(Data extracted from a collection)
===============

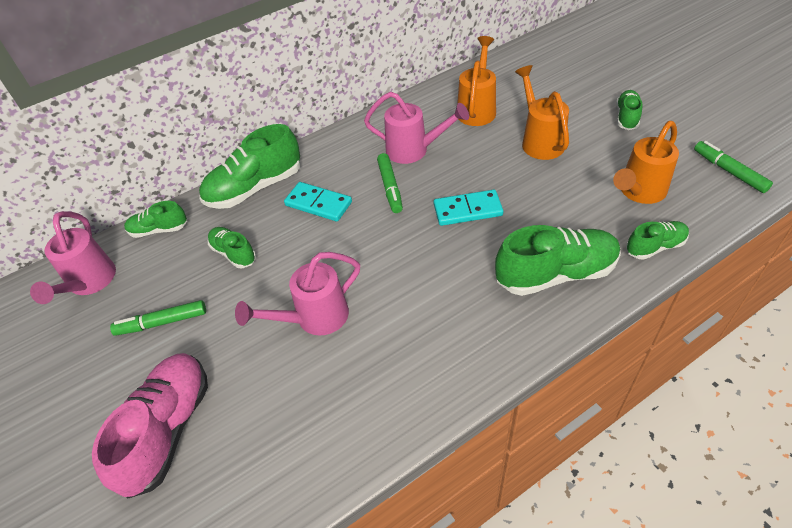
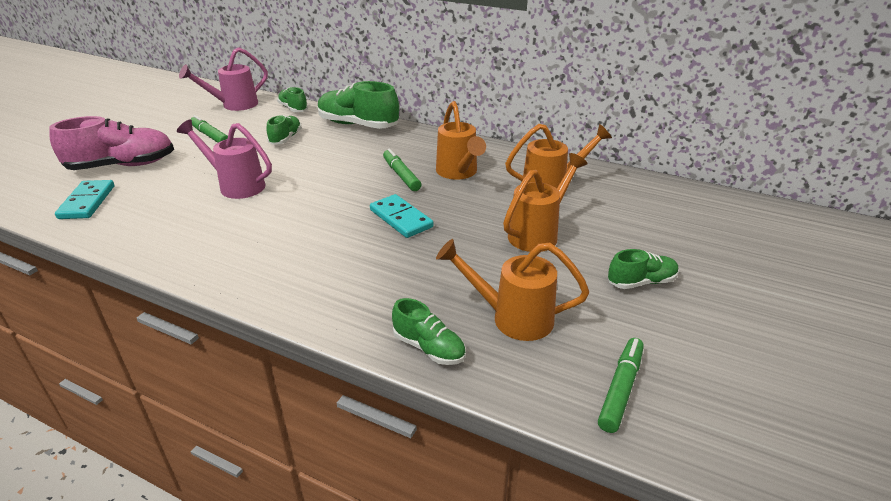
camera: 55 degrees right, 15 degrees down
(318, 204) = (358, 152): turquoise domino -> turquoise domino (87, 202)
(390, 187) = (401, 175): green marker -> green marker turned 105 degrees clockwise
(414, 150) = (458, 173): pink watering can -> orange watering can
(555, 274) = (346, 287): green shoe -> none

===============

Your task: Answer with the count alone: how many lines in the data above have "green" in them?

Solution to the exercise: 2